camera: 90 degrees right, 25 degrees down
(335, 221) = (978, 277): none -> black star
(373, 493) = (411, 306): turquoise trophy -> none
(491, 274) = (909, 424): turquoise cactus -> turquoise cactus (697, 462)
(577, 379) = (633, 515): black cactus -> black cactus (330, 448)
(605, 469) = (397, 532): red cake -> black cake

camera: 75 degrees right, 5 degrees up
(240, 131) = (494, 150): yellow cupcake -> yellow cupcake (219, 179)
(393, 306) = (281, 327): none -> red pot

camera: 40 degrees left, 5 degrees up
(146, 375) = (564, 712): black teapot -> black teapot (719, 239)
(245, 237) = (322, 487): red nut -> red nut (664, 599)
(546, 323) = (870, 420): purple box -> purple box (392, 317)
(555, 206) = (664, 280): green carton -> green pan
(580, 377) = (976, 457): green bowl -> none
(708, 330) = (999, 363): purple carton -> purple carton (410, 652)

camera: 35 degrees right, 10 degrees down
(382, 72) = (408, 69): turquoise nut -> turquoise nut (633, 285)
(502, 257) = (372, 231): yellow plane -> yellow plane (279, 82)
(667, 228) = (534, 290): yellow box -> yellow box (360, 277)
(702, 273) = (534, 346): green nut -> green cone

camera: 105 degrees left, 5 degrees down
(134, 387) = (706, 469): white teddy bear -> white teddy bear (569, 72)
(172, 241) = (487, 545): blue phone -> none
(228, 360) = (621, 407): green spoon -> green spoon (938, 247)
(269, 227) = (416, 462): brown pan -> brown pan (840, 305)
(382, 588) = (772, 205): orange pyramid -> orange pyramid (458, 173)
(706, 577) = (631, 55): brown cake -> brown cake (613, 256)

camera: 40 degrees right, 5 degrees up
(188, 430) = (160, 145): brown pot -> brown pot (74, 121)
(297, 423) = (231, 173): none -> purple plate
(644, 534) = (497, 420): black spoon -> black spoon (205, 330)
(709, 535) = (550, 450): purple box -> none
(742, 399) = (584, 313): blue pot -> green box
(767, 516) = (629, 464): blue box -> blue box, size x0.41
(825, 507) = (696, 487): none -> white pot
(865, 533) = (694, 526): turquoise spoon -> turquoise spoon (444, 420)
◆ ◆ ◆ ◆
- [ACTION ITEM] Set down exactly the lines from the start of the records to the line with "camera: 75 degrees right, 5 degrees up". Include that line, and add nothing more.

- [YOUR SOLUTION]
camera: 90 degrees right, 25 degrees down
(335, 221) = (978, 277): none -> black star
(373, 493) = (411, 306): turquoise trophy -> none
(491, 274) = (909, 424): turquoise cactus -> turquoise cactus (697, 462)
(577, 379) = (633, 515): black cactus -> black cactus (330, 448)
(605, 469) = (397, 532): red cake -> black cake

camera: 75 degrees right, 5 degrees up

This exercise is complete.